[Data items]

[Start of section]

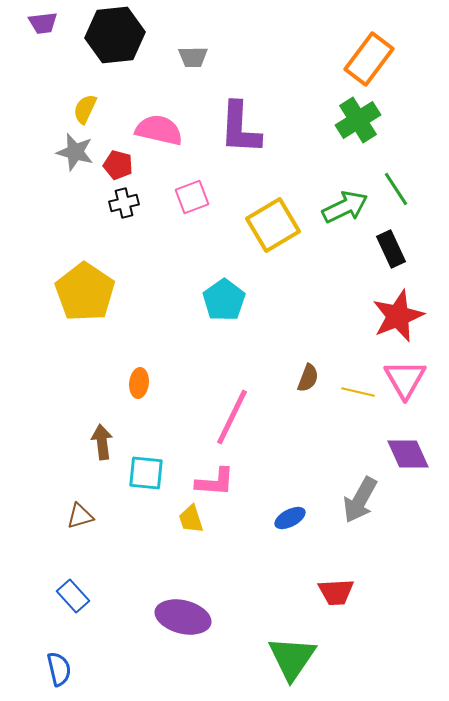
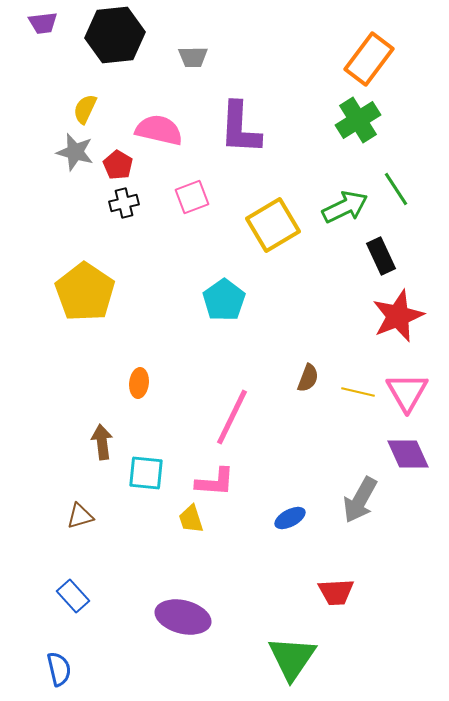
red pentagon: rotated 16 degrees clockwise
black rectangle: moved 10 px left, 7 px down
pink triangle: moved 2 px right, 13 px down
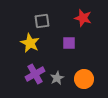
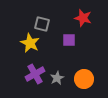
gray square: moved 3 px down; rotated 21 degrees clockwise
purple square: moved 3 px up
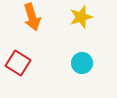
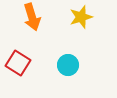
cyan circle: moved 14 px left, 2 px down
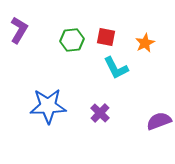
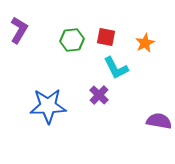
purple cross: moved 1 px left, 18 px up
purple semicircle: rotated 30 degrees clockwise
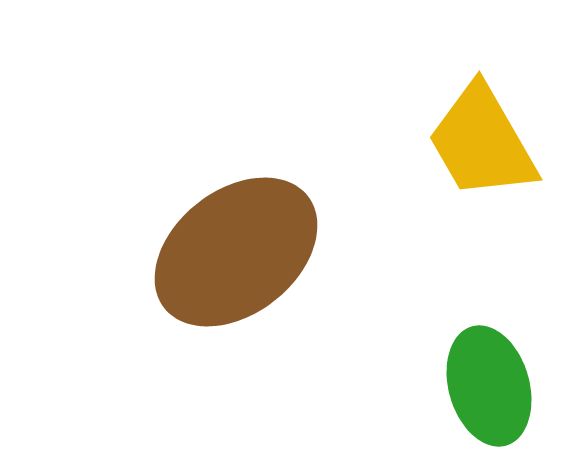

[End of section]

What to work on:
Read the data above. Pull out each line in which the string "clockwise" appears.

Solution to the problem:
red pentagon: rotated 16 degrees clockwise
gray square: moved 3 px down; rotated 21 degrees clockwise
purple semicircle: rotated 30 degrees clockwise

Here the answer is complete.